• _THE TASK_
Where the records below begin, start copying, and stop after the line that contains "U2 pin in+: SIG6 -> GND"; reproduce every line exactly but omit pictures.

• _EXERCISE DATA_
-.-.-

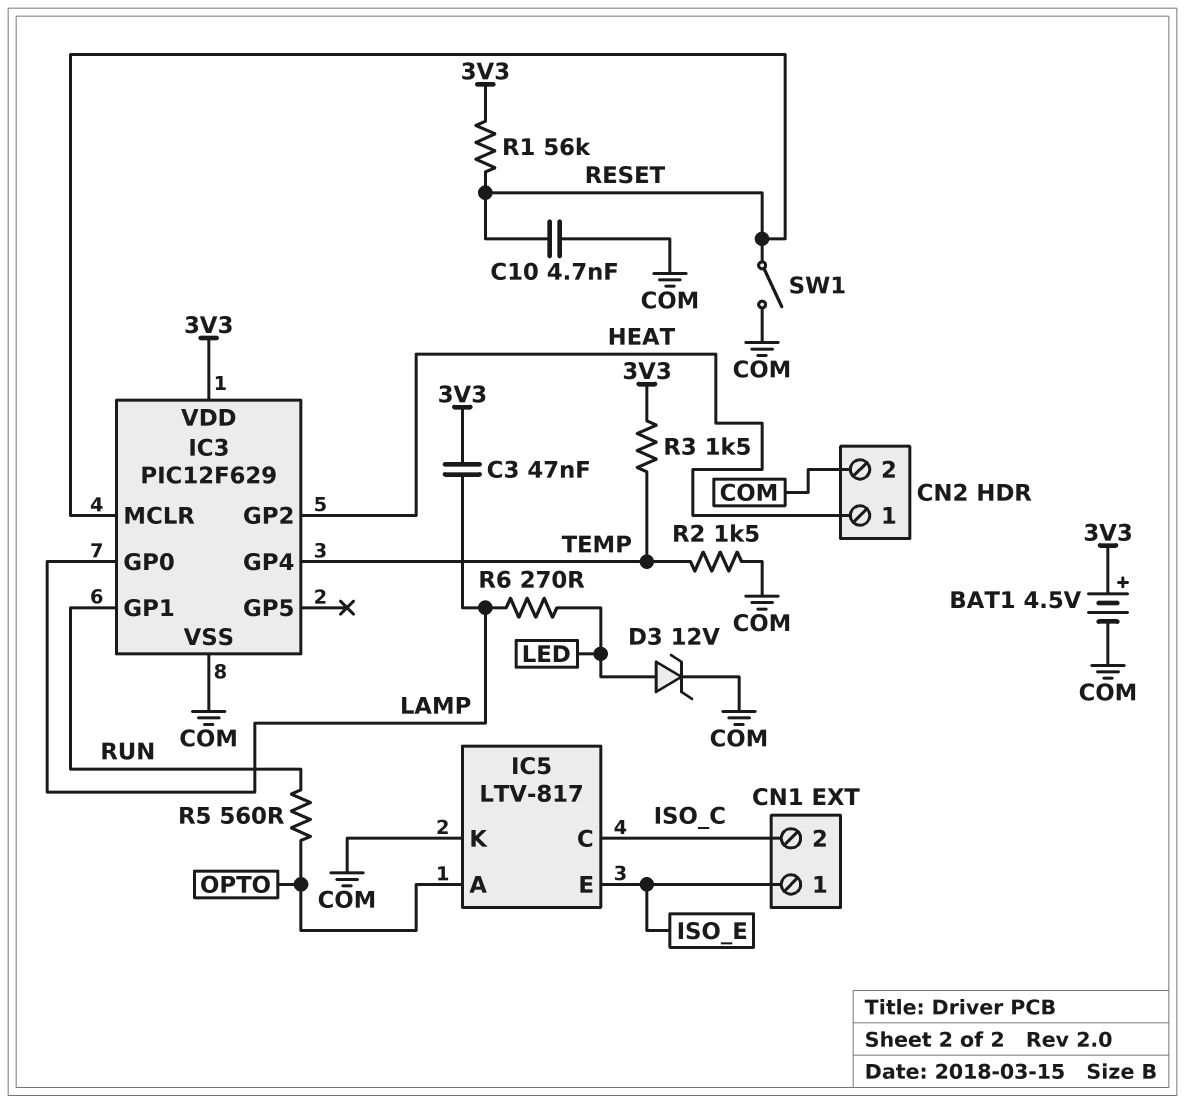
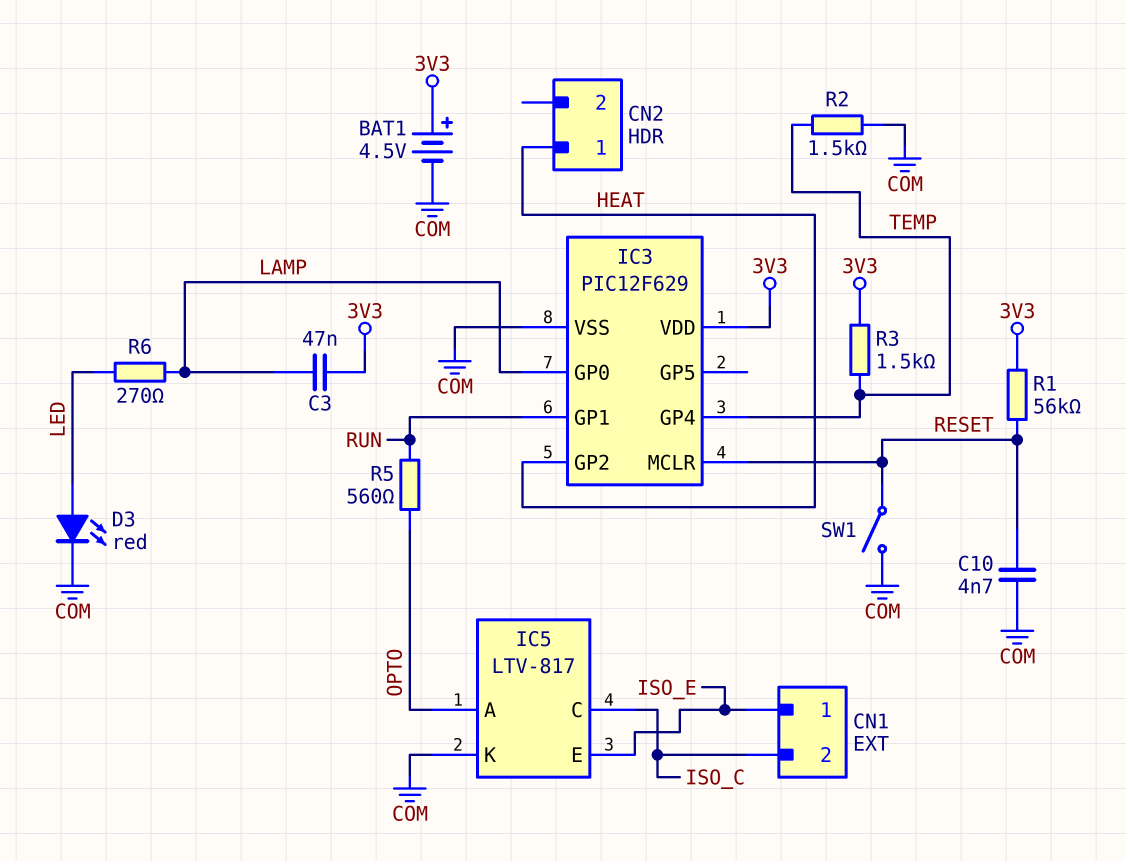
CN2 pin 2: COM -> none
D3: zener 12V (A LED, K COM) -> LED red (A LED, K COM)

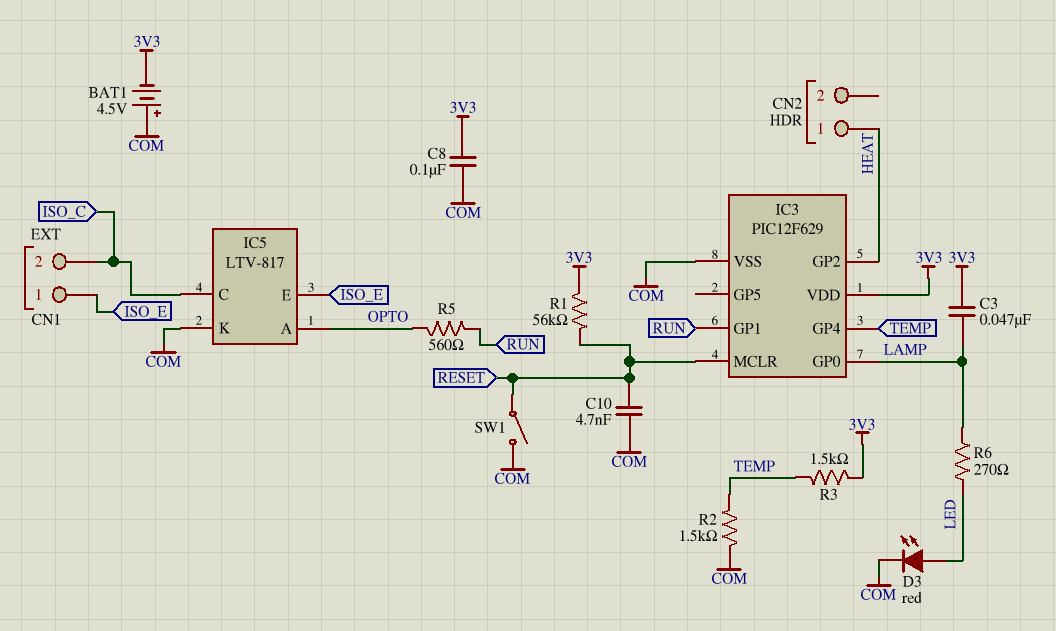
BAT1: 4.5V (plus 3V3, minus COM) -> 4.5V (plus COM, minus 3V3)
C8: none -> 100nF (3V3, COM)

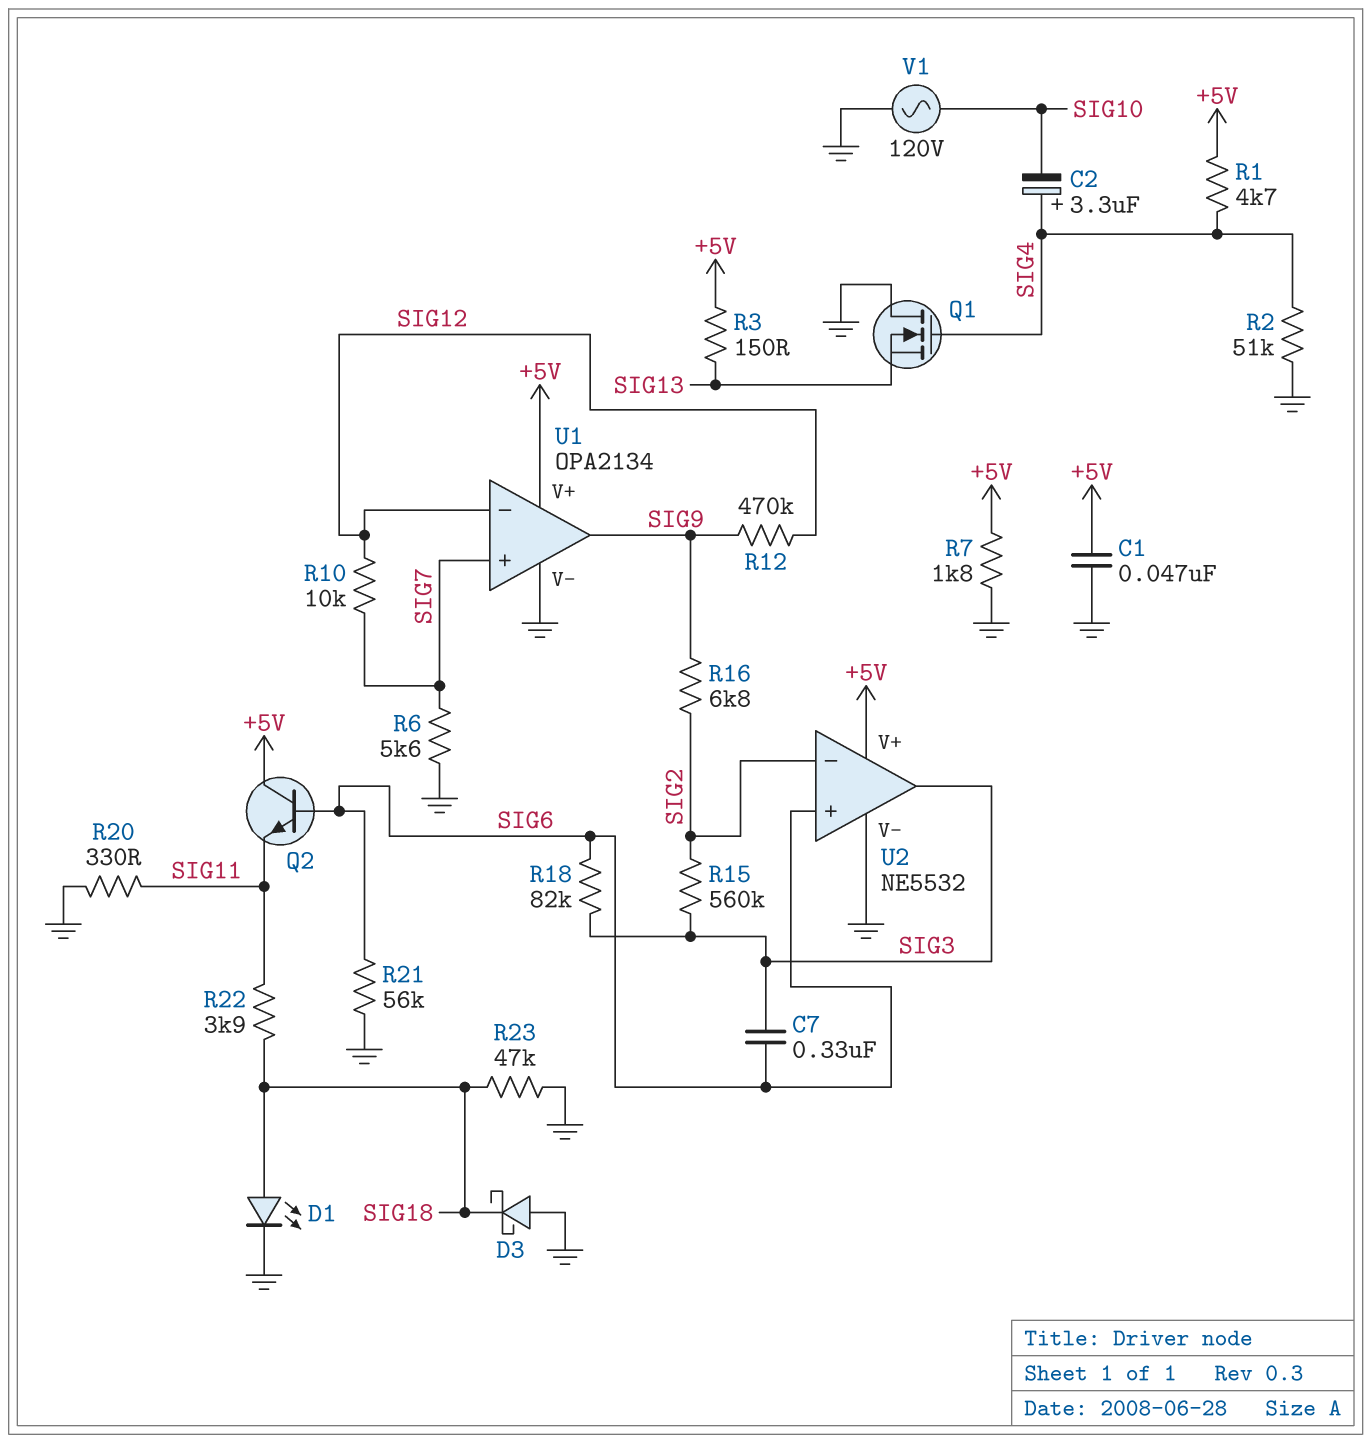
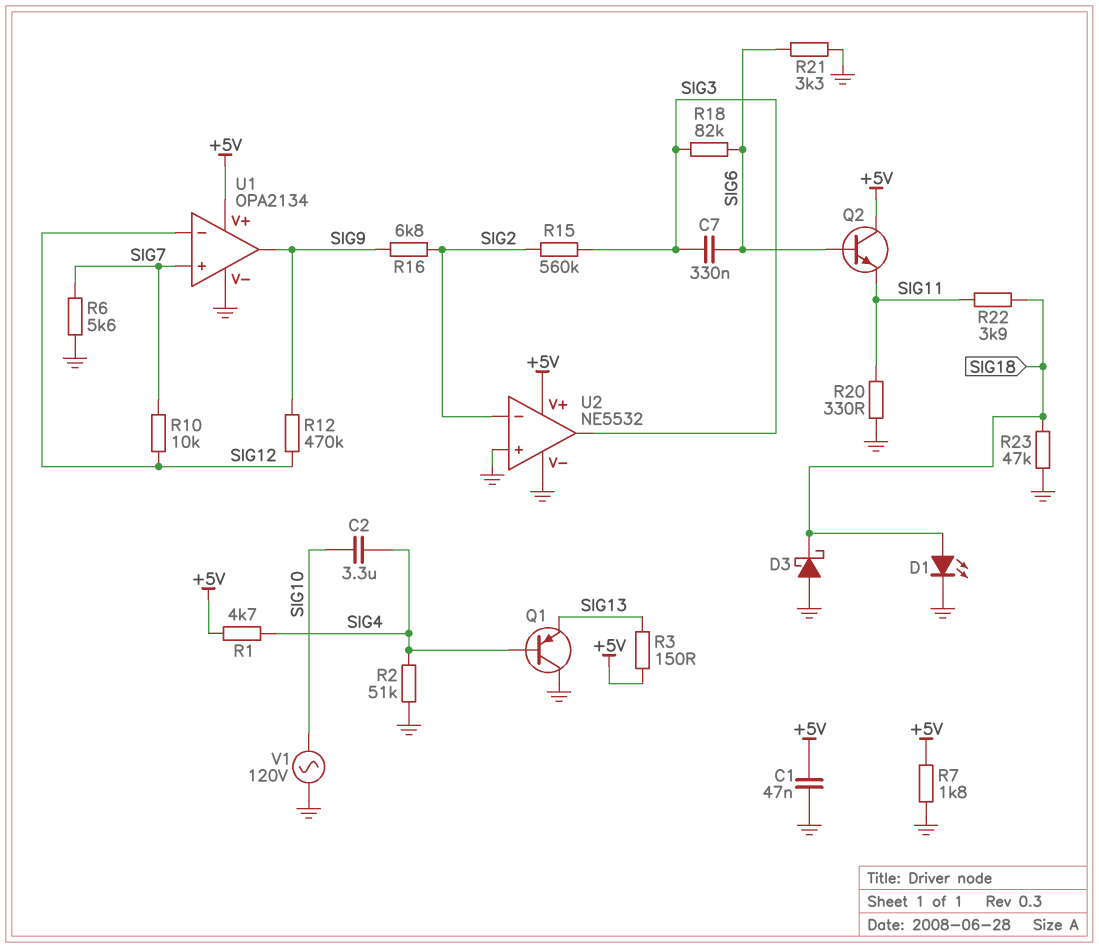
C2: 3.3uF (plus SIG4, minus SIG10) -> 3.3uF (SIG4, SIG10)
Q1: NMOS (G SIG4, D GND, S SIG13) -> PNP (B SIG4, C GND, E SIG13)
R21: 56k (GND, SIG6) -> 3.3k (GND, SIG6)
U2 pin in+: SIG6 -> GND

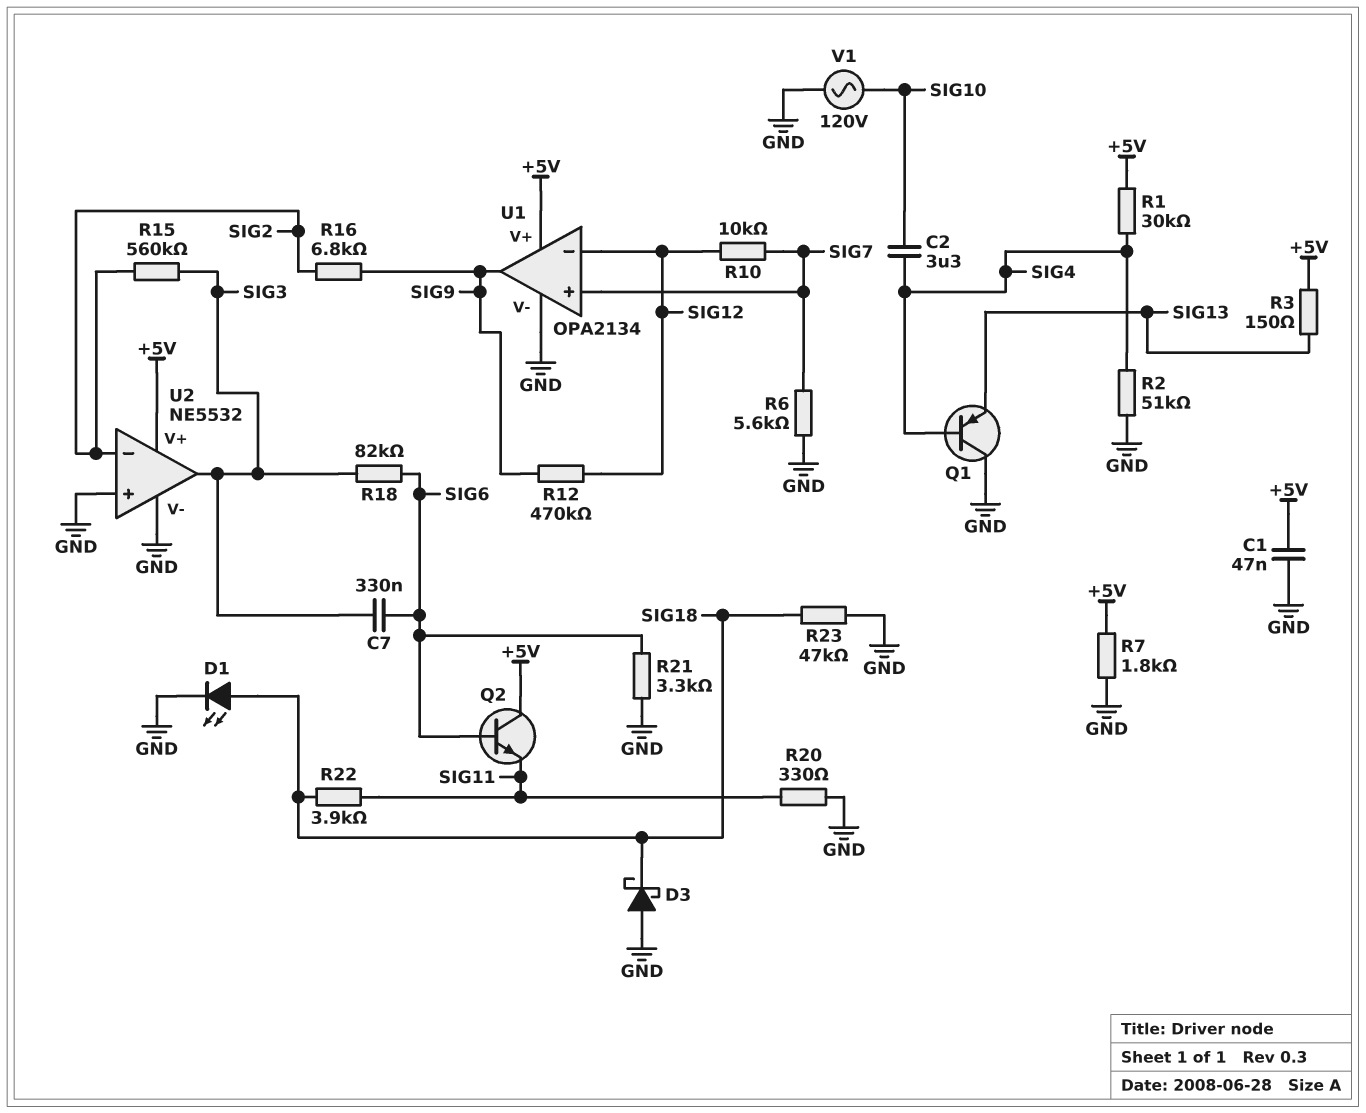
R1: 4.7k (+5V, SIG4) -> 30k (+5V, SIG4)

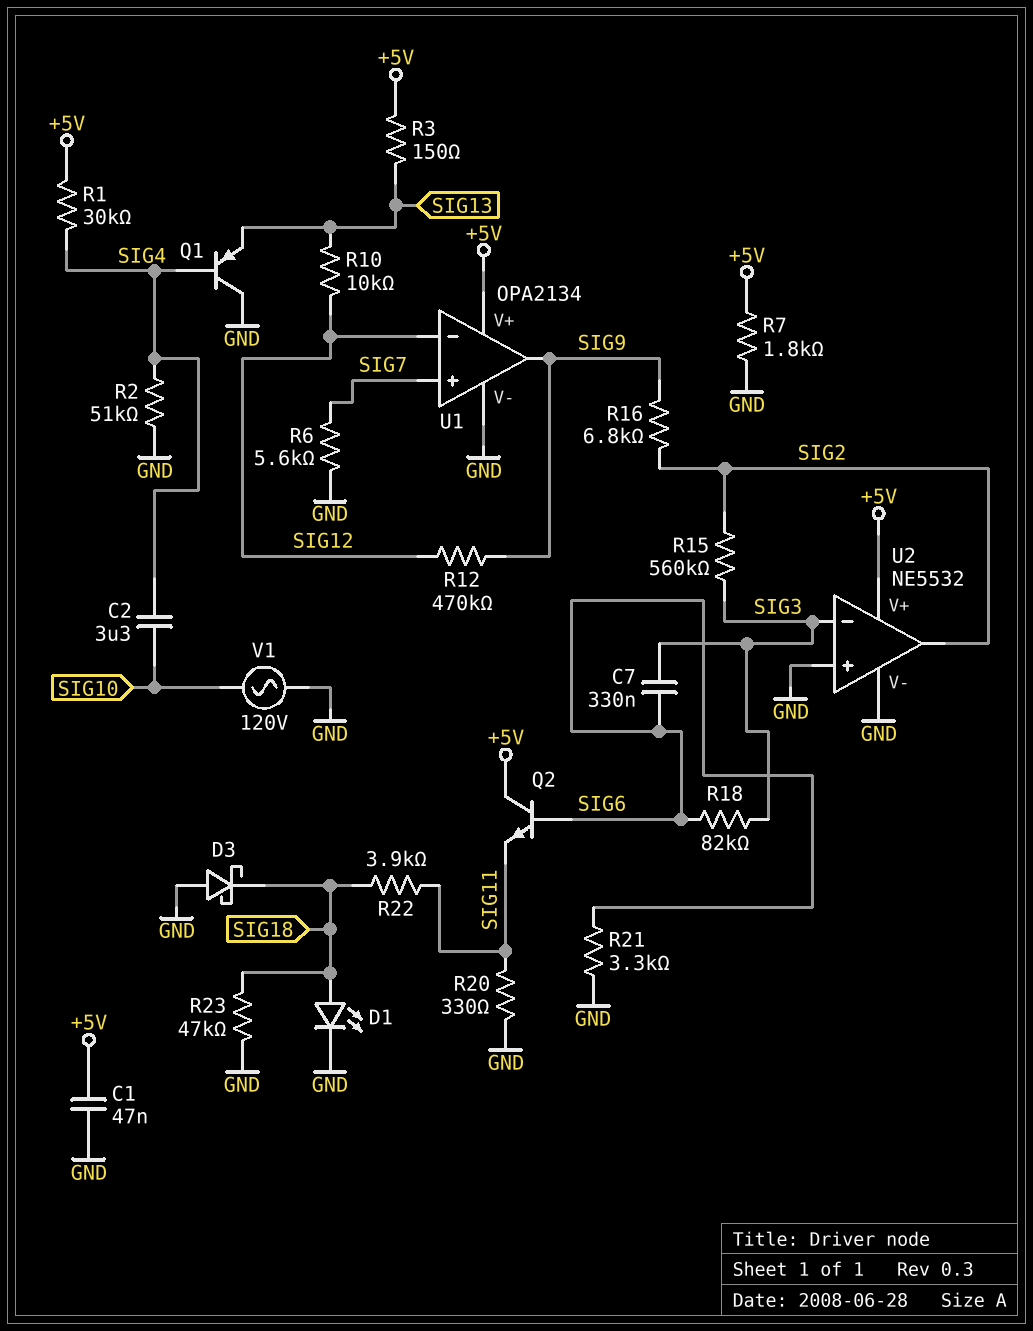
R10: 10k (SIG7, SIG12) -> 10k (SIG12, SIG13)
U2 pin in-: SIG2 -> SIG3
U2 pin out: SIG3 -> SIG2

-.-.-

• _EXERCISE RESULT_
CN2 pin 2: COM -> none
D3: zener 12V (A LED, K COM) -> LED red (A LED, K COM)

BAT1: 4.5V (plus 3V3, minus COM) -> 4.5V (plus COM, minus 3V3)
C8: none -> 100nF (3V3, COM)

C2: 3.3uF (plus SIG4, minus SIG10) -> 3.3uF (SIG4, SIG10)
Q1: NMOS (G SIG4, D GND, S SIG13) -> PNP (B SIG4, C GND, E SIG13)
R21: 56k (GND, SIG6) -> 3.3k (GND, SIG6)
U2 pin in+: SIG6 -> GND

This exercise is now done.